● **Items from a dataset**
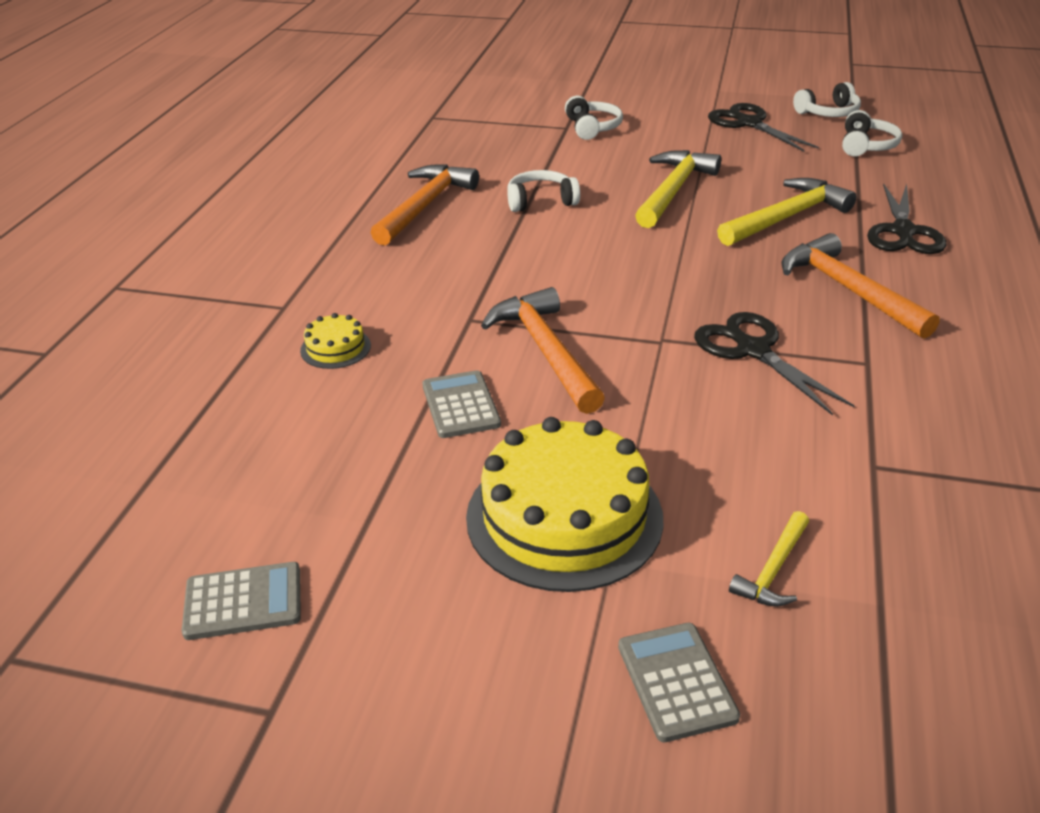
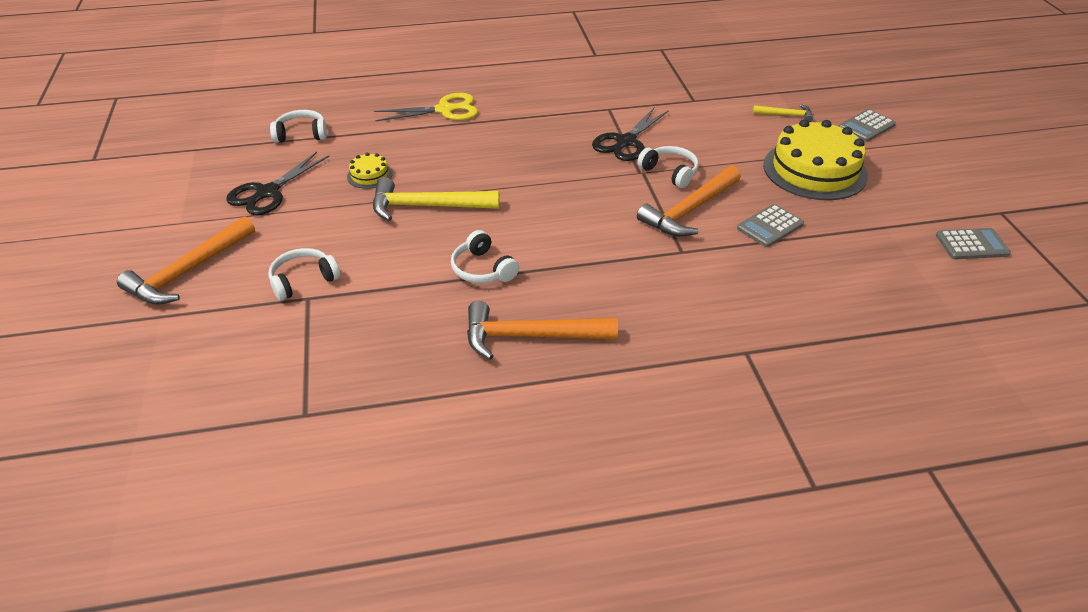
camera: 115 degrees left, 5 degrees up
grey calculator [182,562,301,640] -> grey calculator turned 120 degrees clockwise [936,228,1011,260]
yellow cake [300,313,371,369] -> yellow cake moved to [347,153,393,189]
yellow hammer [717,178,856,246] -> none
orange hammer [781,233,940,339] -> orange hammer moved to [117,216,255,305]
white headphones [793,82,861,117] -> white headphones moved to [637,146,699,188]
black scissors [867,183,946,254] -> yellow scissors [374,93,478,121]

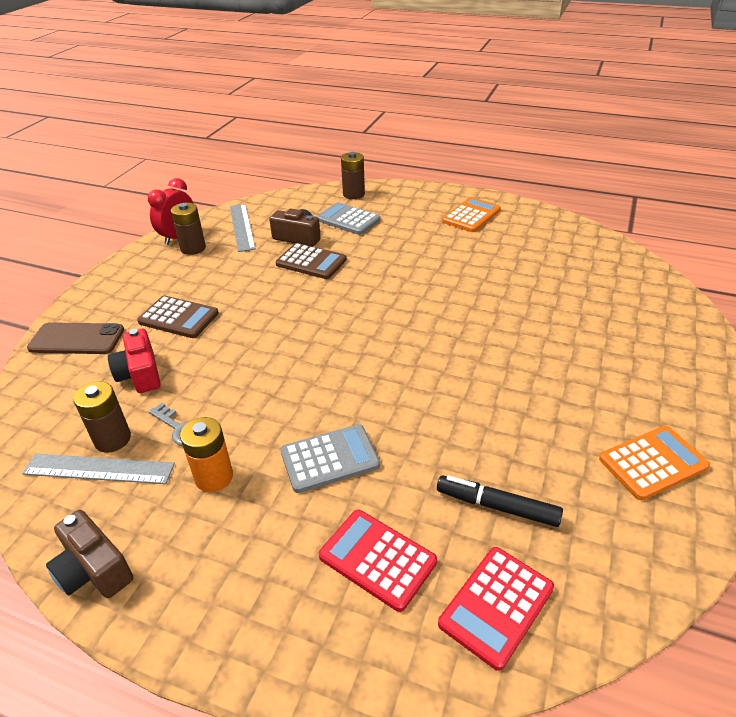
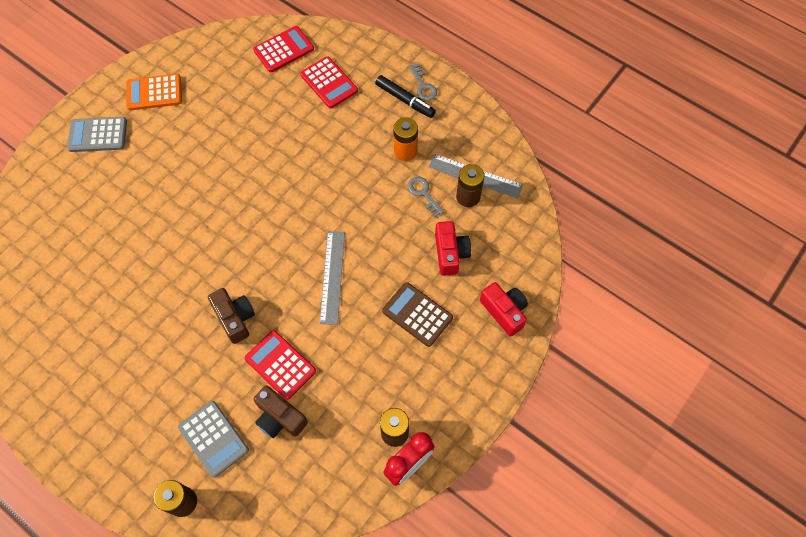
camera: 165 degrees left, 25 degrees up
brown phone [27,322,124,354] -> red camera [480,282,528,337]
brown camera [46,510,133,598] -> brown camera moved to [208,288,255,344]
grey ruler [230,204,256,252] -> grey ruler moved to [320,231,345,325]
brown calculator [275,243,347,279] -> red calculator [245,330,316,400]
grey calculator [281,424,380,493] -> grey calculator moved to [67,117,127,152]
black marker [437,475,563,527] -> black marker moved to [375,75,436,118]
orange calculator [442,197,501,232] -> none
none -> grey key [409,63,437,101]

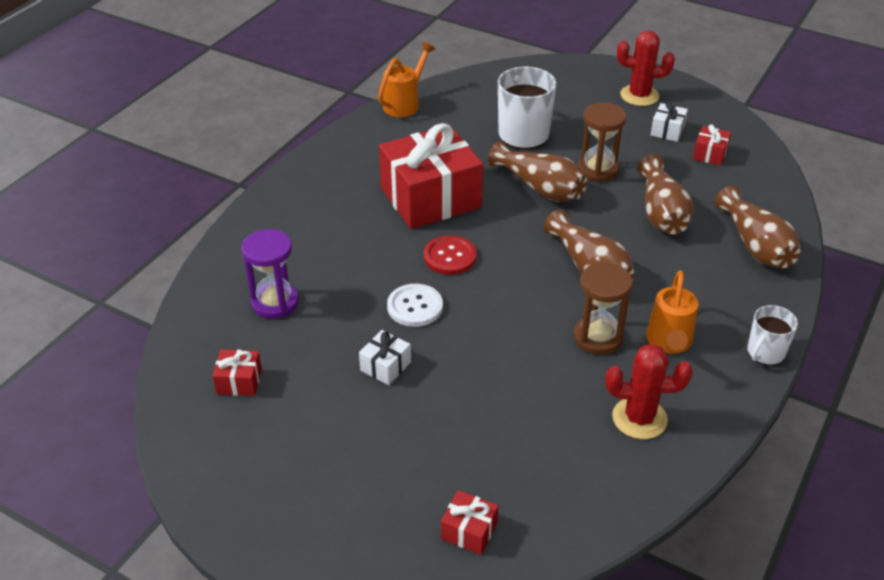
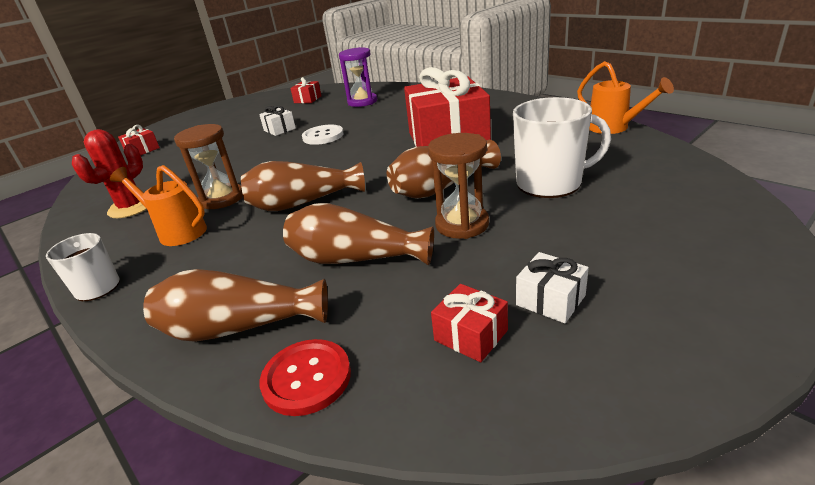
camera: 110 degrees right, 10 degrees down
red button [424,235,477,275] -> red button moved to [260,339,351,416]
red cactus [617,30,675,106] -> none

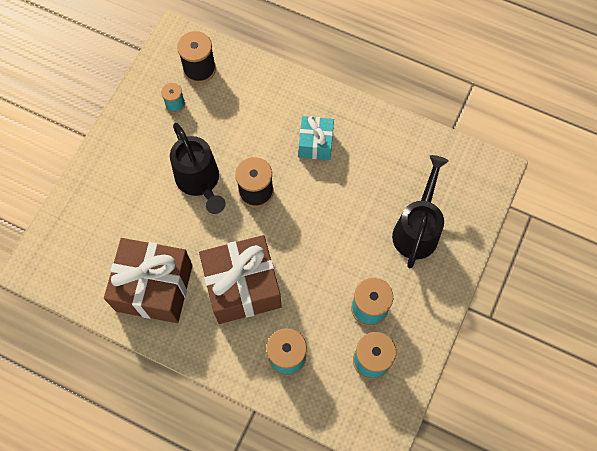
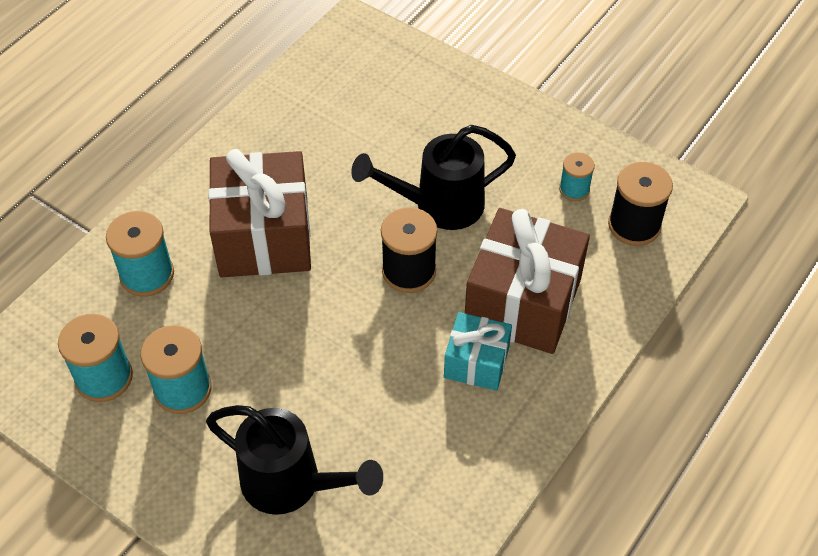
camera: 100 degrees right, 15 degrees down
brown gift [104,238,193,323] -> brown gift moved to [465,208,590,354]

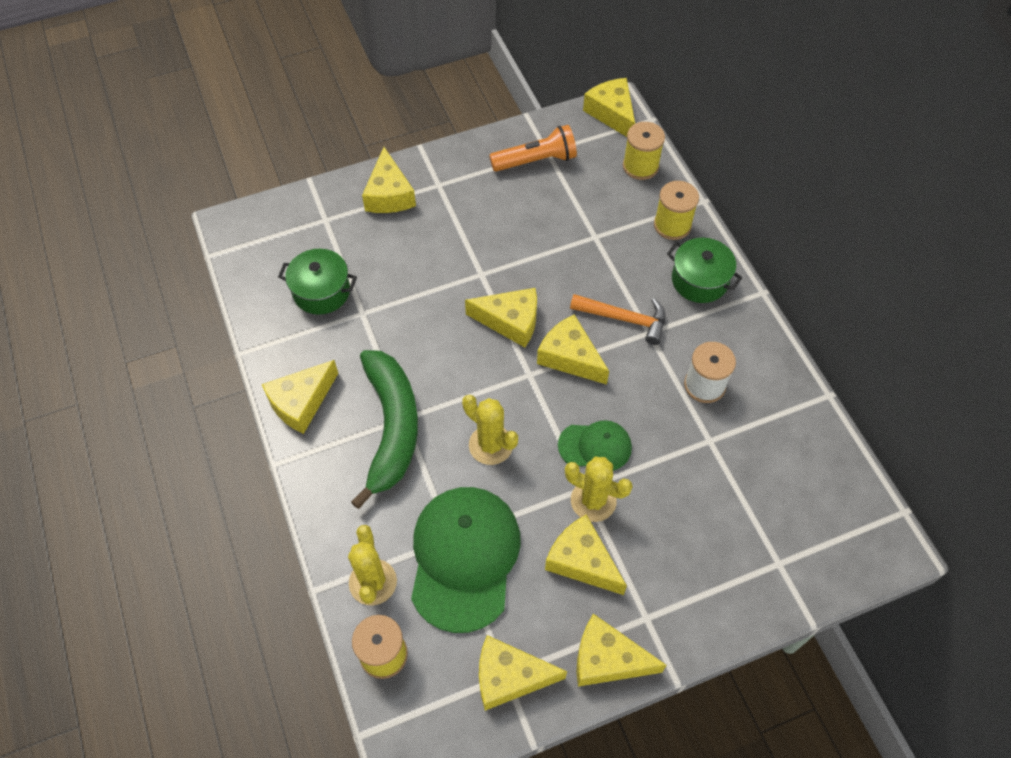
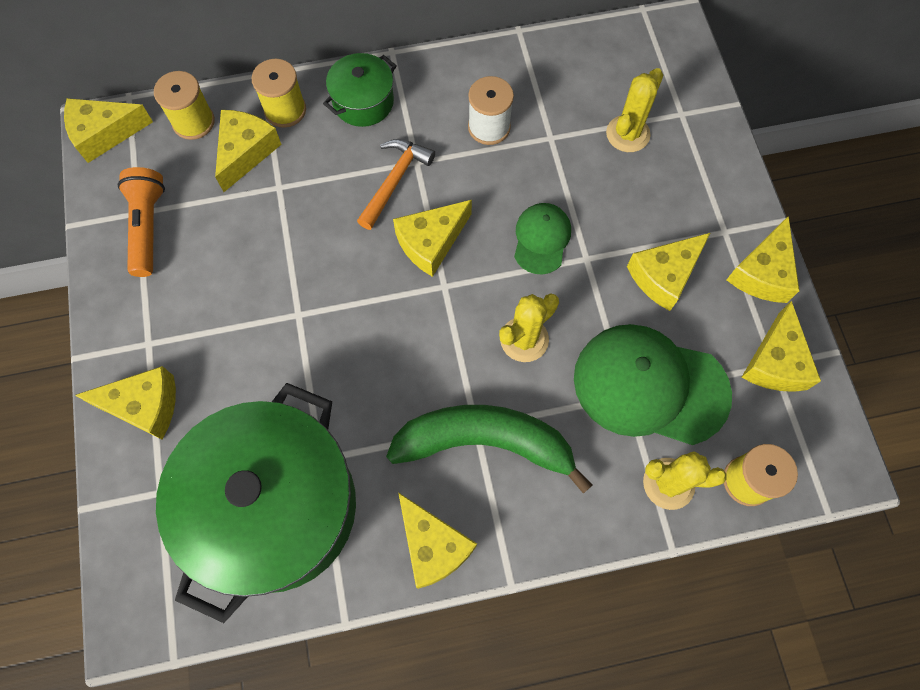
camera: 80 degrees left, 10 degrees up
green pot [278,249,357,315] -> green pot [156,383,356,623], size x2.21
yellow cheese [465,288,537,347] -> yellow cheese moved to [215,110,282,192]
yellow cactus [565,457,633,522] -> yellow cactus moved to [606,68,663,152]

● **YOUR ASSIGNMENT**
Your answer must be the line containing "green pot [278,249,357,315]" and every line after it through the end of the records above, reproduced exactly and alone.

● **REPLY TO THE EXERCISE**
green pot [278,249,357,315] -> green pot [156,383,356,623], size x2.21
yellow cheese [465,288,537,347] -> yellow cheese moved to [215,110,282,192]
yellow cactus [565,457,633,522] -> yellow cactus moved to [606,68,663,152]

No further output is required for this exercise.